**WORK TO COMPLETE**
Exclude all pictures from your copy of the data below, which should otherwise match exactly.

*** Opening of RECORDS PROVIDED ***

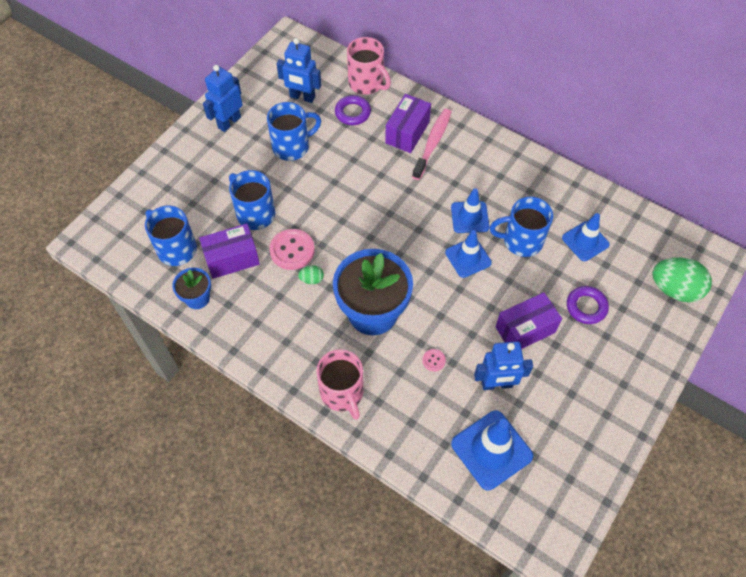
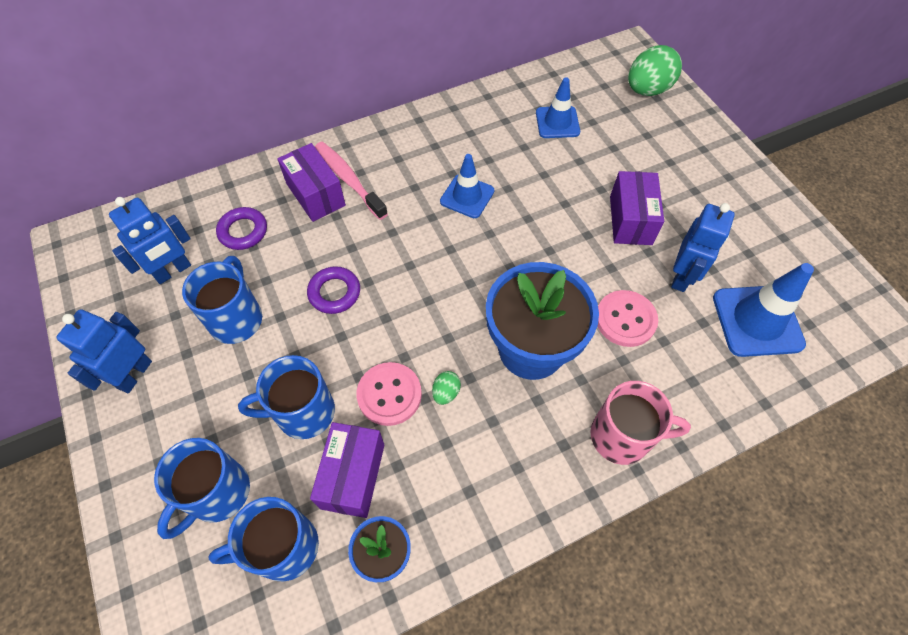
camera: 60 degrees left, 0 degrees up
(229, 122) = (134, 374): blue robot -> blue robot turned 45 degrees clockwise
(367, 83) = (215, 197): pink mug -> none
(433, 360) = (625, 319): pink button -> pink button, size x2.08
(468, 257) = (516, 223): blue traffic cone -> none
(521, 241) = (525, 169): blue mug -> blue mug (217, 493)
(586, 307) = (631, 160): purple ring -> purple ring (334, 293)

*** Close of RECORDS PROVIDED ***

**TASK RESPONSE**
camera: 60 degrees left, 0 degrees up
(229, 122) = (134, 374): blue robot -> blue robot turned 45 degrees clockwise
(367, 83) = (215, 197): pink mug -> none
(433, 360) = (625, 319): pink button -> pink button, size x2.08
(468, 257) = (516, 223): blue traffic cone -> none
(521, 241) = (525, 169): blue mug -> blue mug (217, 493)
(586, 307) = (631, 160): purple ring -> purple ring (334, 293)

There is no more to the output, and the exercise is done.